→ SET TASK:
Convert the lines below into a Markdown table with two columns, "Row" for the row number and "Line" for the line itself, omitting any blank lines. Leave the picture markers out of the table.

→ PROVIDED MATERIAL:

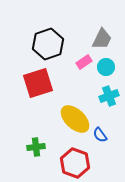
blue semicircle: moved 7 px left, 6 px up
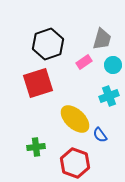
gray trapezoid: rotated 10 degrees counterclockwise
cyan circle: moved 7 px right, 2 px up
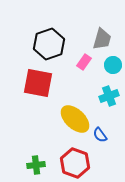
black hexagon: moved 1 px right
pink rectangle: rotated 21 degrees counterclockwise
red square: rotated 28 degrees clockwise
green cross: moved 18 px down
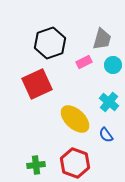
black hexagon: moved 1 px right, 1 px up
pink rectangle: rotated 28 degrees clockwise
red square: moved 1 px left, 1 px down; rotated 36 degrees counterclockwise
cyan cross: moved 6 px down; rotated 30 degrees counterclockwise
blue semicircle: moved 6 px right
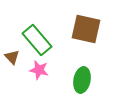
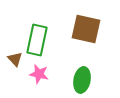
green rectangle: rotated 52 degrees clockwise
brown triangle: moved 3 px right, 2 px down
pink star: moved 4 px down
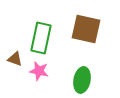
green rectangle: moved 4 px right, 2 px up
brown triangle: rotated 28 degrees counterclockwise
pink star: moved 3 px up
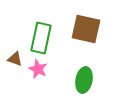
pink star: moved 1 px left, 2 px up; rotated 12 degrees clockwise
green ellipse: moved 2 px right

→ REPLY:
| Row | Line |
|---|---|
| 1 | blue semicircle: moved 7 px left, 6 px up |
| 2 | gray trapezoid: rotated 10 degrees counterclockwise |
| 3 | cyan circle: moved 7 px right, 2 px up |
| 4 | black hexagon: moved 1 px right |
| 5 | pink rectangle: rotated 21 degrees counterclockwise |
| 6 | red square: rotated 28 degrees clockwise |
| 7 | green cross: moved 18 px down |
| 8 | black hexagon: moved 1 px right, 1 px up |
| 9 | pink rectangle: rotated 28 degrees clockwise |
| 10 | red square: moved 1 px left, 1 px down; rotated 36 degrees counterclockwise |
| 11 | cyan cross: moved 6 px down; rotated 30 degrees counterclockwise |
| 12 | blue semicircle: moved 6 px right |
| 13 | green rectangle: rotated 52 degrees clockwise |
| 14 | brown triangle: moved 3 px right, 2 px down |
| 15 | pink star: moved 4 px down |
| 16 | green rectangle: moved 4 px right, 2 px up |
| 17 | brown triangle: rotated 28 degrees counterclockwise |
| 18 | pink star: moved 3 px up |
| 19 | pink star: moved 1 px left, 2 px up; rotated 12 degrees clockwise |
| 20 | green ellipse: moved 2 px right |